TASK ITEM. Without including any pictures, write out all the records word for word.

EXERCISE INPUT.

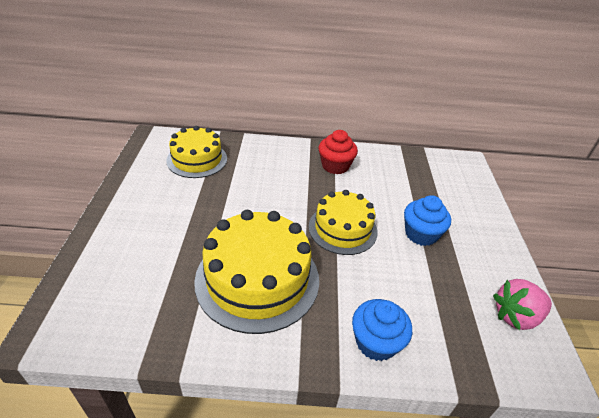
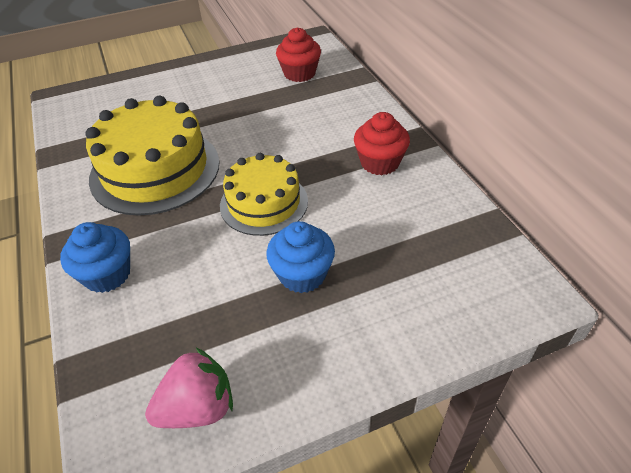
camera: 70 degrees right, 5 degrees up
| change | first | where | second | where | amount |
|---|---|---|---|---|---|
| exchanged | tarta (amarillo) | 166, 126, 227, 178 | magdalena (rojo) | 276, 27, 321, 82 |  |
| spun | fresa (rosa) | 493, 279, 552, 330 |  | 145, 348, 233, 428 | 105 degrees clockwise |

RESULT OF THE TASK.
camera: 70 degrees right, 5 degrees up
| change | first | where | second | where | amount |
|---|---|---|---|---|---|
| exchanged | tarta (amarillo) | 166, 126, 227, 178 | magdalena (rojo) | 276, 27, 321, 82 |  |
| spun | fresa (rosa) | 493, 279, 552, 330 |  | 145, 348, 233, 428 | 105 degrees clockwise |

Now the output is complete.